Copy out, character for character, the span of entries below that opens with the line containing "This is a 0.25" and closes with the line containing "road 2 (residential): [(242,511),(395,380),(511,313)]", both included.

** Begin Entries supplied **

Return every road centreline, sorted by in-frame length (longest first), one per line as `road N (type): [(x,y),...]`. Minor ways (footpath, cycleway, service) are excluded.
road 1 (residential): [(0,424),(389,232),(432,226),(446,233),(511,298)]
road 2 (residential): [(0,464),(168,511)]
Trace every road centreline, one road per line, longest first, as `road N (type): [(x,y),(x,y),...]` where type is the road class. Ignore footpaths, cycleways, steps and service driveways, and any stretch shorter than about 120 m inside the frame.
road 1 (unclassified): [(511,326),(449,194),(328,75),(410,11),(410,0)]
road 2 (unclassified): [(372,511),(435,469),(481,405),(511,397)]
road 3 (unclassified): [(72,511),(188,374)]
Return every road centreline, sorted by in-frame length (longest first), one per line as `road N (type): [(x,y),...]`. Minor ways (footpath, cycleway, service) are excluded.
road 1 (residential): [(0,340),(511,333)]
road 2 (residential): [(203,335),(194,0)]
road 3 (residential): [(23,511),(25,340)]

** End Entries supplied **
** Begin Entries supplied **

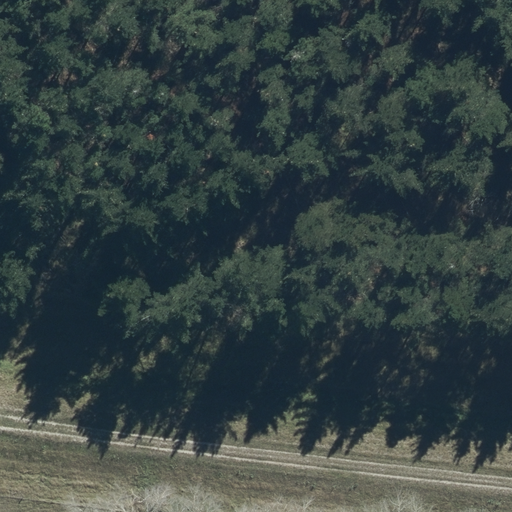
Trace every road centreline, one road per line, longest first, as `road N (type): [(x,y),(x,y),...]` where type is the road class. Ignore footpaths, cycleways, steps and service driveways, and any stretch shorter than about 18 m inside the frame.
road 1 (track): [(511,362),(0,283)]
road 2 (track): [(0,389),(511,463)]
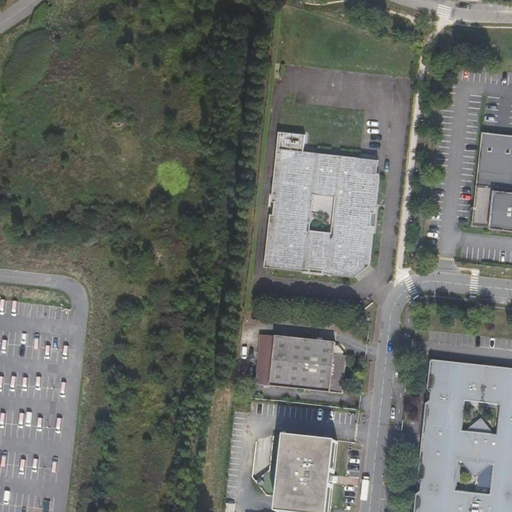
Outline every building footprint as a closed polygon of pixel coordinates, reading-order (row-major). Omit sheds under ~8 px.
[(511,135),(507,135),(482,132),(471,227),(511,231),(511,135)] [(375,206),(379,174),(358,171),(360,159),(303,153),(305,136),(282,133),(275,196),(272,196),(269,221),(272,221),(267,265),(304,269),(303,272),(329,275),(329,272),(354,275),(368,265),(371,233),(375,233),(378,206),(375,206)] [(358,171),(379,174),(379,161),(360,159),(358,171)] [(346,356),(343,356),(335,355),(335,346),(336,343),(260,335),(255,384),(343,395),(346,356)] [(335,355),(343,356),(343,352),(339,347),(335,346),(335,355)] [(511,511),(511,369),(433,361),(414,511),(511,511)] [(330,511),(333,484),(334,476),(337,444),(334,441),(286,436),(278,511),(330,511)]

** End Entries supplied **
** Begin Entries supplied **

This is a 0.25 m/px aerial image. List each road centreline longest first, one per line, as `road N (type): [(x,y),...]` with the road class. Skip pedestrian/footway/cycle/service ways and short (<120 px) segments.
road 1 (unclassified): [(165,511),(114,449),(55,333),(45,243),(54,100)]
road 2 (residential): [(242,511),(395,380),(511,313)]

** End Entries supplied **

● **Written response**
This is a 0.25 m/px aerial image. List each road centreline longest first, one per line, as `road N (type): [(x,y),...]` with the road class. Skip pedestrian/footway/cycle/service ways and short (<120 px) segments.
road 1 (unclassified): [(165,511),(114,449),(55,333),(45,243),(54,100)]
road 2 (residential): [(242,511),(395,380),(511,313)]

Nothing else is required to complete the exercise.